### Exercise material ###

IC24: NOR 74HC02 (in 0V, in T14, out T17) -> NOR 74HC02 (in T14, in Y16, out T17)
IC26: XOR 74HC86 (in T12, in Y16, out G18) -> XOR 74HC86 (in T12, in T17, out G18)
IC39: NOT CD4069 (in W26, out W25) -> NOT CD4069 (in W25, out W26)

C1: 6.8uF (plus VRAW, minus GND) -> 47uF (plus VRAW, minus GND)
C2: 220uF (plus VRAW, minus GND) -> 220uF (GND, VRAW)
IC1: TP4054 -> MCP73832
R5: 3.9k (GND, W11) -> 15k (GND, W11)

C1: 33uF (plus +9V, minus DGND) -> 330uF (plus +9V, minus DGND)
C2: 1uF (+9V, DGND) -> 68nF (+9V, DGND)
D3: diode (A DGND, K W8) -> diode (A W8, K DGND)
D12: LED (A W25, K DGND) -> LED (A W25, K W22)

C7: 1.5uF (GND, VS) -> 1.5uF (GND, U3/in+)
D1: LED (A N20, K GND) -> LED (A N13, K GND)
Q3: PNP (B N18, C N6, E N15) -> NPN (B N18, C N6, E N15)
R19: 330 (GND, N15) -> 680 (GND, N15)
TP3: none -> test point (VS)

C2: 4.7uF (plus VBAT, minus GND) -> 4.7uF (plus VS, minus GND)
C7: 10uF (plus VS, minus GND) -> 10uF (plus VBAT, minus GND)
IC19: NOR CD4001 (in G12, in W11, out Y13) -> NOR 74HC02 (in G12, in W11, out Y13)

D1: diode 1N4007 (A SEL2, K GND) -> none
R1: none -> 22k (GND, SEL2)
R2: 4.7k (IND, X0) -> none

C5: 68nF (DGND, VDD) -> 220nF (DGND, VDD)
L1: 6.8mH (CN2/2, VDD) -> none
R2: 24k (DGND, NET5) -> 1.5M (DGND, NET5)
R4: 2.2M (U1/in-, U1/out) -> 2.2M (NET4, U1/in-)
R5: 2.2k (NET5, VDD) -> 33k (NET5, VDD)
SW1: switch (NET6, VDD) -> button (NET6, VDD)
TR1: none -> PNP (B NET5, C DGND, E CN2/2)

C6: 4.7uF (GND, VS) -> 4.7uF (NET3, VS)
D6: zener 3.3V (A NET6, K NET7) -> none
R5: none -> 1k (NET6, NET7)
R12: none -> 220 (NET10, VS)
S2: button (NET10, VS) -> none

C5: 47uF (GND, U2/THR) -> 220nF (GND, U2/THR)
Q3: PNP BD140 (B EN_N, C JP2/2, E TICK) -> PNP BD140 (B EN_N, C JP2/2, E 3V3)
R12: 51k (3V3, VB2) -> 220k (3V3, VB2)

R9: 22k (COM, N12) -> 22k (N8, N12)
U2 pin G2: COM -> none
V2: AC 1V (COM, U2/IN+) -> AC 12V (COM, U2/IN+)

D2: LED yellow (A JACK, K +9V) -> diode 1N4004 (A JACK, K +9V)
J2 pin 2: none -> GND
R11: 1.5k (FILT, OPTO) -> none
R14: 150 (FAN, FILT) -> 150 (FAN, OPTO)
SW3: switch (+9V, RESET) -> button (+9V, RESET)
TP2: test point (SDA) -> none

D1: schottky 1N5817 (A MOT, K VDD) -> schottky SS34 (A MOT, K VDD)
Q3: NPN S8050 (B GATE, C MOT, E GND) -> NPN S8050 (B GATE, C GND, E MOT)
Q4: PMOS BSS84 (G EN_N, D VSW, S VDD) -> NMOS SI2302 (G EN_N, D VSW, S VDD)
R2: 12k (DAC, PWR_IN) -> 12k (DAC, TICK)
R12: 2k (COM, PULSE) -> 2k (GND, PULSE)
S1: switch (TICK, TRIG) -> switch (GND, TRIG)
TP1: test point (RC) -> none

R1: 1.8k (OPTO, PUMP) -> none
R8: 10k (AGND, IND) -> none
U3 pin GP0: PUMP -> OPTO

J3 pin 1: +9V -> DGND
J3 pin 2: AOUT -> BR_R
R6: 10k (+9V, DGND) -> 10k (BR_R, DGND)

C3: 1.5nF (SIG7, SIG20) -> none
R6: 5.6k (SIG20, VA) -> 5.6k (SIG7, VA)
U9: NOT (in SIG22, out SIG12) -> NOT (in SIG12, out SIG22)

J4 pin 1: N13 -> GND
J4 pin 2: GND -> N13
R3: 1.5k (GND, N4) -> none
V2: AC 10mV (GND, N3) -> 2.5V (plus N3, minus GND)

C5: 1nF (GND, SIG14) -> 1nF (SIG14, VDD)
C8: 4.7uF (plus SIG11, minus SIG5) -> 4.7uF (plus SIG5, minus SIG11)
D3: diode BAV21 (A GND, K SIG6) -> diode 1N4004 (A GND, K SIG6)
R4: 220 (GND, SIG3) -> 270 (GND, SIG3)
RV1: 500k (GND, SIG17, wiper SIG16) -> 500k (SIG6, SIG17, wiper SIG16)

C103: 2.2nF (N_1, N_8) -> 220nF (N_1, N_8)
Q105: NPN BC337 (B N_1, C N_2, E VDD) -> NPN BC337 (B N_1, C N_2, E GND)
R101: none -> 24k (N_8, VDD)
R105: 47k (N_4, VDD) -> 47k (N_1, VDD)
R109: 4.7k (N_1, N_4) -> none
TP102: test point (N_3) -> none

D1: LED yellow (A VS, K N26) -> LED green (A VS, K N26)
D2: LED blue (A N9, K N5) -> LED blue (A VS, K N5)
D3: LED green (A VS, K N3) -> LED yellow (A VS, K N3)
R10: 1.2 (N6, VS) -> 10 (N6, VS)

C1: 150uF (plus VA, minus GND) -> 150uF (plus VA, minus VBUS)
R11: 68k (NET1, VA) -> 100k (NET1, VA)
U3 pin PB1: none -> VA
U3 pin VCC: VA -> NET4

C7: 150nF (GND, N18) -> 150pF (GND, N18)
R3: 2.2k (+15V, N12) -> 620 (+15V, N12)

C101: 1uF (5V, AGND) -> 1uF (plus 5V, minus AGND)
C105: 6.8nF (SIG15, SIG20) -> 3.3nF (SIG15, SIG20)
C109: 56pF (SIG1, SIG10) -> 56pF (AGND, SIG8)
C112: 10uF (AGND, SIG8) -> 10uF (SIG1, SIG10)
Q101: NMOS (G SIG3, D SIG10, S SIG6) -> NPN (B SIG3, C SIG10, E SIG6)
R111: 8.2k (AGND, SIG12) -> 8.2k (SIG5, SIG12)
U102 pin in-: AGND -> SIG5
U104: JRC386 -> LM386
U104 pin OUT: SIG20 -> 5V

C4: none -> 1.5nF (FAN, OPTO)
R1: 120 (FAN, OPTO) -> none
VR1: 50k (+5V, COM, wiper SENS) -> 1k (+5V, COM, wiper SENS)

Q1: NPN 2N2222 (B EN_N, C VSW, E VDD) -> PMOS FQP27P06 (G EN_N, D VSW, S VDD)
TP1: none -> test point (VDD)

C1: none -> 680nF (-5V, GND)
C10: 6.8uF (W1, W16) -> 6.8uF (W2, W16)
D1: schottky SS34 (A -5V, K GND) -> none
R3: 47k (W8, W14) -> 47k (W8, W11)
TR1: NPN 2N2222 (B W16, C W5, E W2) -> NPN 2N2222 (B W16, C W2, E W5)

###

● **What the task asks**: All entries are to be output exactly as they stand.

● **Written answer**:
IC24: NOR 74HC02 (in 0V, in T14, out T17) -> NOR 74HC02 (in T14, in Y16, out T17)
IC26: XOR 74HC86 (in T12, in Y16, out G18) -> XOR 74HC86 (in T12, in T17, out G18)
IC39: NOT CD4069 (in W26, out W25) -> NOT CD4069 (in W25, out W26)

C1: 6.8uF (plus VRAW, minus GND) -> 47uF (plus VRAW, minus GND)
C2: 220uF (plus VRAW, minus GND) -> 220uF (GND, VRAW)
IC1: TP4054 -> MCP73832
R5: 3.9k (GND, W11) -> 15k (GND, W11)

C1: 33uF (plus +9V, minus DGND) -> 330uF (plus +9V, minus DGND)
C2: 1uF (+9V, DGND) -> 68nF (+9V, DGND)
D3: diode (A DGND, K W8) -> diode (A W8, K DGND)
D12: LED (A W25, K DGND) -> LED (A W25, K W22)

C7: 1.5uF (GND, VS) -> 1.5uF (GND, U3/in+)
D1: LED (A N20, K GND) -> LED (A N13, K GND)
Q3: PNP (B N18, C N6, E N15) -> NPN (B N18, C N6, E N15)
R19: 330 (GND, N15) -> 680 (GND, N15)
TP3: none -> test point (VS)

C2: 4.7uF (plus VBAT, minus GND) -> 4.7uF (plus VS, minus GND)
C7: 10uF (plus VS, minus GND) -> 10uF (plus VBAT, minus GND)
IC19: NOR CD4001 (in G12, in W11, out Y13) -> NOR 74HC02 (in G12, in W11, out Y13)

D1: diode 1N4007 (A SEL2, K GND) -> none
R1: none -> 22k (GND, SEL2)
R2: 4.7k (IND, X0) -> none

C5: 68nF (DGND, VDD) -> 220nF (DGND, VDD)
L1: 6.8mH (CN2/2, VDD) -> none
R2: 24k (DGND, NET5) -> 1.5M (DGND, NET5)
R4: 2.2M (U1/in-, U1/out) -> 2.2M (NET4, U1/in-)
R5: 2.2k (NET5, VDD) -> 33k (NET5, VDD)
SW1: switch (NET6, VDD) -> button (NET6, VDD)
TR1: none -> PNP (B NET5, C DGND, E CN2/2)

C6: 4.7uF (GND, VS) -> 4.7uF (NET3, VS)
D6: zener 3.3V (A NET6, K NET7) -> none
R5: none -> 1k (NET6, NET7)
R12: none -> 220 (NET10, VS)
S2: button (NET10, VS) -> none

C5: 47uF (GND, U2/THR) -> 220nF (GND, U2/THR)
Q3: PNP BD140 (B EN_N, C JP2/2, E TICK) -> PNP BD140 (B EN_N, C JP2/2, E 3V3)
R12: 51k (3V3, VB2) -> 220k (3V3, VB2)

R9: 22k (COM, N12) -> 22k (N8, N12)
U2 pin G2: COM -> none
V2: AC 1V (COM, U2/IN+) -> AC 12V (COM, U2/IN+)

D2: LED yellow (A JACK, K +9V) -> diode 1N4004 (A JACK, K +9V)
J2 pin 2: none -> GND
R11: 1.5k (FILT, OPTO) -> none
R14: 150 (FAN, FILT) -> 150 (FAN, OPTO)
SW3: switch (+9V, RESET) -> button (+9V, RESET)
TP2: test point (SDA) -> none

D1: schottky 1N5817 (A MOT, K VDD) -> schottky SS34 (A MOT, K VDD)
Q3: NPN S8050 (B GATE, C MOT, E GND) -> NPN S8050 (B GATE, C GND, E MOT)
Q4: PMOS BSS84 (G EN_N, D VSW, S VDD) -> NMOS SI2302 (G EN_N, D VSW, S VDD)
R2: 12k (DAC, PWR_IN) -> 12k (DAC, TICK)
R12: 2k (COM, PULSE) -> 2k (GND, PULSE)
S1: switch (TICK, TRIG) -> switch (GND, TRIG)
TP1: test point (RC) -> none

R1: 1.8k (OPTO, PUMP) -> none
R8: 10k (AGND, IND) -> none
U3 pin GP0: PUMP -> OPTO

J3 pin 1: +9V -> DGND
J3 pin 2: AOUT -> BR_R
R6: 10k (+9V, DGND) -> 10k (BR_R, DGND)

C3: 1.5nF (SIG7, SIG20) -> none
R6: 5.6k (SIG20, VA) -> 5.6k (SIG7, VA)
U9: NOT (in SIG22, out SIG12) -> NOT (in SIG12, out SIG22)

J4 pin 1: N13 -> GND
J4 pin 2: GND -> N13
R3: 1.5k (GND, N4) -> none
V2: AC 10mV (GND, N3) -> 2.5V (plus N3, minus GND)

C5: 1nF (GND, SIG14) -> 1nF (SIG14, VDD)
C8: 4.7uF (plus SIG11, minus SIG5) -> 4.7uF (plus SIG5, minus SIG11)
D3: diode BAV21 (A GND, K SIG6) -> diode 1N4004 (A GND, K SIG6)
R4: 220 (GND, SIG3) -> 270 (GND, SIG3)
RV1: 500k (GND, SIG17, wiper SIG16) -> 500k (SIG6, SIG17, wiper SIG16)

C103: 2.2nF (N_1, N_8) -> 220nF (N_1, N_8)
Q105: NPN BC337 (B N_1, C N_2, E VDD) -> NPN BC337 (B N_1, C N_2, E GND)
R101: none -> 24k (N_8, VDD)
R105: 47k (N_4, VDD) -> 47k (N_1, VDD)
R109: 4.7k (N_1, N_4) -> none
TP102: test point (N_3) -> none

D1: LED yellow (A VS, K N26) -> LED green (A VS, K N26)
D2: LED blue (A N9, K N5) -> LED blue (A VS, K N5)
D3: LED green (A VS, K N3) -> LED yellow (A VS, K N3)
R10: 1.2 (N6, VS) -> 10 (N6, VS)

C1: 150uF (plus VA, minus GND) -> 150uF (plus VA, minus VBUS)
R11: 68k (NET1, VA) -> 100k (NET1, VA)
U3 pin PB1: none -> VA
U3 pin VCC: VA -> NET4

C7: 150nF (GND, N18) -> 150pF (GND, N18)
R3: 2.2k (+15V, N12) -> 620 (+15V, N12)

C101: 1uF (5V, AGND) -> 1uF (plus 5V, minus AGND)
C105: 6.8nF (SIG15, SIG20) -> 3.3nF (SIG15, SIG20)
C109: 56pF (SIG1, SIG10) -> 56pF (AGND, SIG8)
C112: 10uF (AGND, SIG8) -> 10uF (SIG1, SIG10)
Q101: NMOS (G SIG3, D SIG10, S SIG6) -> NPN (B SIG3, C SIG10, E SIG6)
R111: 8.2k (AGND, SIG12) -> 8.2k (SIG5, SIG12)
U102 pin in-: AGND -> SIG5
U104: JRC386 -> LM386
U104 pin OUT: SIG20 -> 5V

C4: none -> 1.5nF (FAN, OPTO)
R1: 120 (FAN, OPTO) -> none
VR1: 50k (+5V, COM, wiper SENS) -> 1k (+5V, COM, wiper SENS)

Q1: NPN 2N2222 (B EN_N, C VSW, E VDD) -> PMOS FQP27P06 (G EN_N, D VSW, S VDD)
TP1: none -> test point (VDD)

C1: none -> 680nF (-5V, GND)
C10: 6.8uF (W1, W16) -> 6.8uF (W2, W16)
D1: schottky SS34 (A -5V, K GND) -> none
R3: 47k (W8, W14) -> 47k (W8, W11)
TR1: NPN 2N2222 (B W16, C W5, E W2) -> NPN 2N2222 (B W16, C W2, E W5)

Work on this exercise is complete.